**REQUIRED TASK**:
Please give all the items again with "camera" switched to "viewer" everywhere and everything else left as is, and leave out the pictures.

**GIVEN RECORDS**:
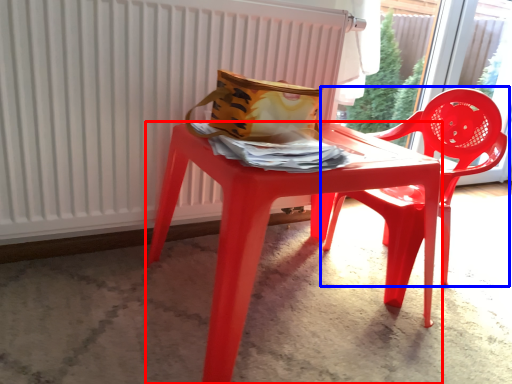
Question: Which object is closer to the camera taking this photo, table (highlighted by a red box) or chair (highlighted by a blue box)?

Choices:
 (A) table
 (B) chair

Answer: (A)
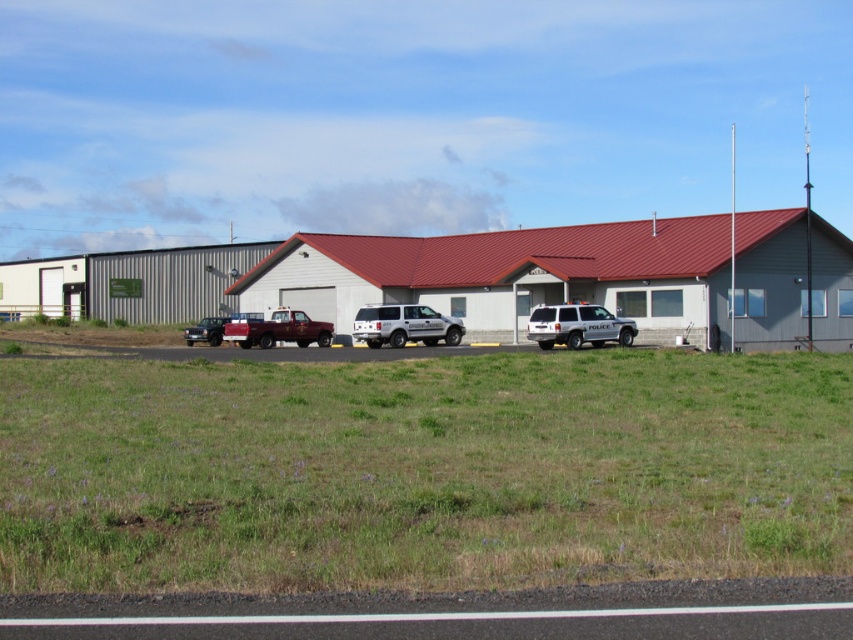
Question: Which point is farther from the camera taking this photo?

Choices:
 (A) (187, 337)
 (B) (579, 336)
 (C) (651, 524)

Answer: (A)

Question: Which point is closer to the camera?

Choices:
 (A) metallic silver suv at left
 (B) green grass at center

Answer: (B)

Question: Among these objects, which one is farthest from the camera?

Choices:
 (A) green grass at center
 (B) silver metallic suv at center
 (C) metallic silver suv at left

Answer: (C)

Question: Can you confirm if silver metallic suv at center is smaller than white matte police suv at center?

Choices:
 (A) no
 (B) yes

Answer: (B)

Question: Can you confirm if green grass at center is positioned to the right of silver metallic suv at center?

Choices:
 (A) yes
 (B) no

Answer: (B)

Question: From the image, what is the correct spatial relationship of white matte police suv at center in relation to brushed metal truck at center?

Choices:
 (A) below
 (B) above

Answer: (A)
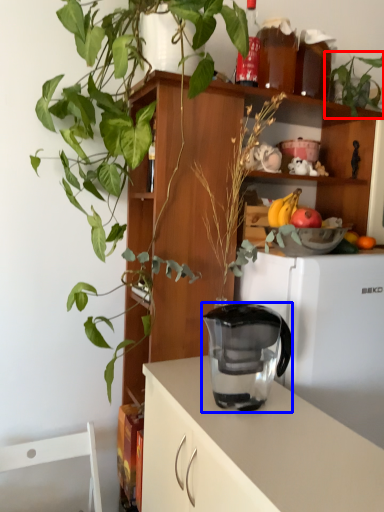
Question: Which point is closer to the camera, houseplant (highlighted by a red box) or jug (highlighted by a blue box)?

Choices:
 (A) houseplant
 (B) jug

Answer: (B)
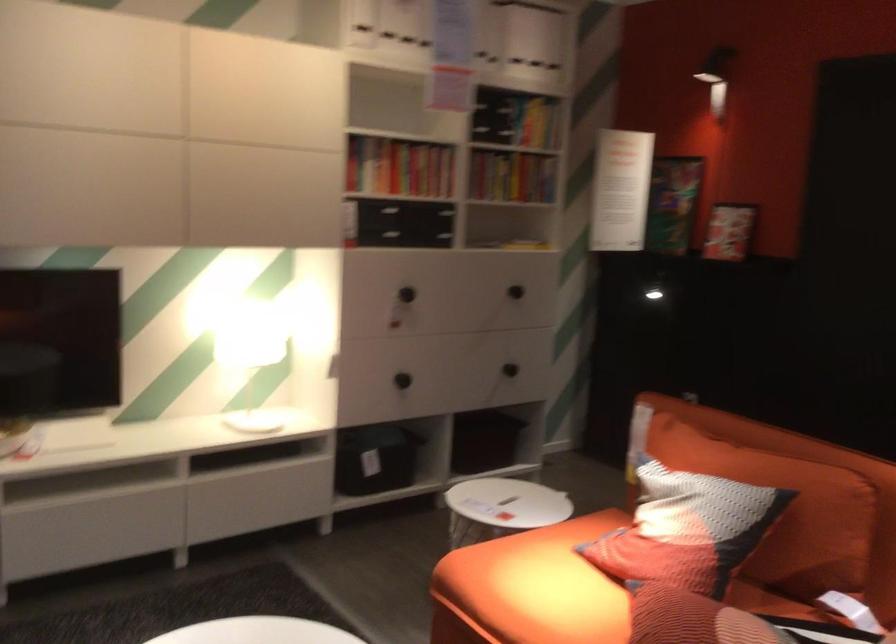
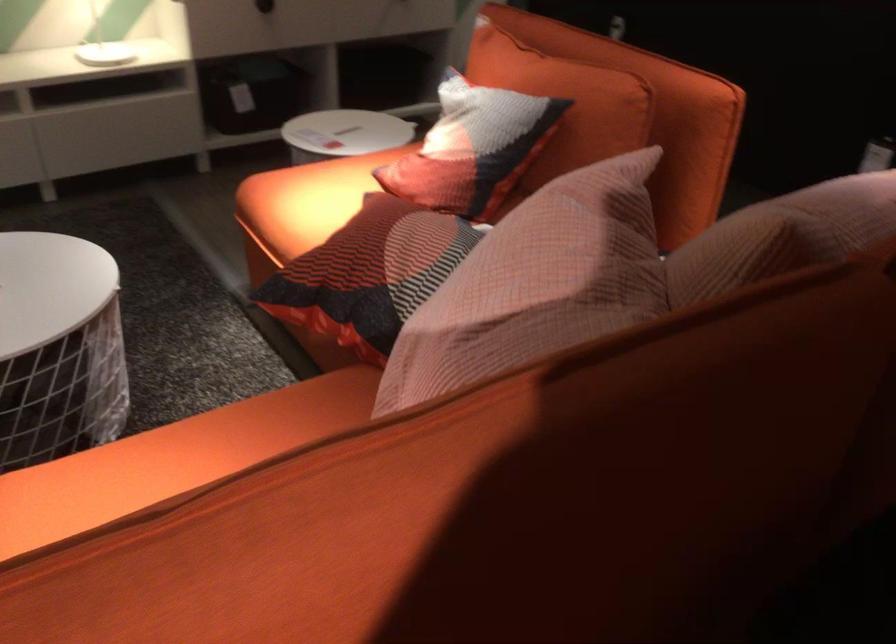
Question: I am providing you with two images of the same scene from different viewpoints. After the viewpoint changes to image2, which objects are now occluded?

Choices:
 (A) black drawer knob
 (B) patterned throw pillow
 (C) sofa sitting surface
 (D) none of these

Answer: (D)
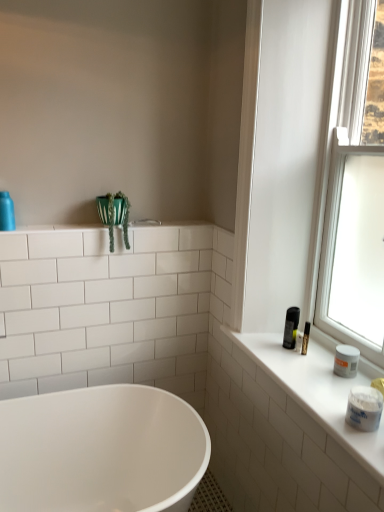
I want to click on vacant space positioned to the left of white matte jar at right, acting as the first toiletry starting from the right, so click(x=330, y=409).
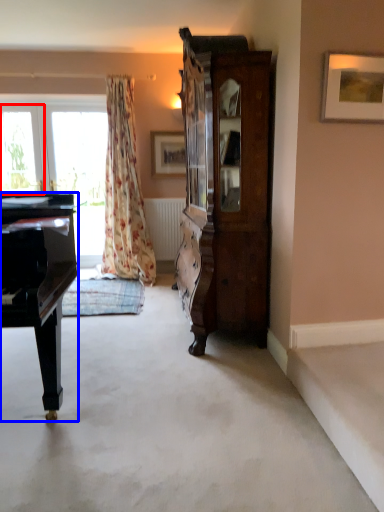
Question: Which of the following is the closest to the observer, window (highlighted by a red box) or piano (highlighted by a blue box)?

Choices:
 (A) window
 (B) piano

Answer: (B)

**ANSWER FOR THE TASK**:
Question: Which object is closer to the viewer taking this photo, table (highlighted by a red box) or chair (highlighted by a blue box)?

Choices:
 (A) table
 (B) chair

Answer: (A)
Question: Which point is farther from the viewer taking this photo?

Choices:
 (A) (187, 337)
 (B) (579, 336)
 (C) (651, 524)

Answer: (A)

Question: Which point is closer to the viewer?

Choices:
 (A) metallic silver suv at left
 (B) green grass at center

Answer: (B)

Question: Among these objects, which one is farthest from the viewer?

Choices:
 (A) green grass at center
 (B) silver metallic suv at center
 (C) metallic silver suv at left

Answer: (C)

Question: Can you confirm if silver metallic suv at center is smaller than white matte police suv at center?

Choices:
 (A) no
 (B) yes

Answer: (B)

Question: Can you confirm if green grass at center is positioned to the right of silver metallic suv at center?

Choices:
 (A) yes
 (B) no

Answer: (B)

Question: From the image, what is the correct spatial relationship of white matte police suv at center in relation to brushed metal truck at center?

Choices:
 (A) below
 (B) above

Answer: (A)
Question: Which point is closer to the viewer, houseplant (highlighted by a red box) or jug (highlighted by a blue box)?

Choices:
 (A) houseplant
 (B) jug

Answer: (B)
Question: I am providing you with two images of the same scene from different viewpoints. After the viewpoint changes to image2, which objects are now occluded?

Choices:
 (A) black drawer knob
 (B) patterned throw pillow
 (C) sofa sitting surface
 (D) none of these

Answer: (D)
I want to click on vacant space positioned to the left of white matte jar at right, acting as the first toiletry starting from the right, so click(x=330, y=409).
Question: Which of the following is the closest to the observer, window (highlighted by a red box) or piano (highlighted by a blue box)?

Choices:
 (A) window
 (B) piano

Answer: (B)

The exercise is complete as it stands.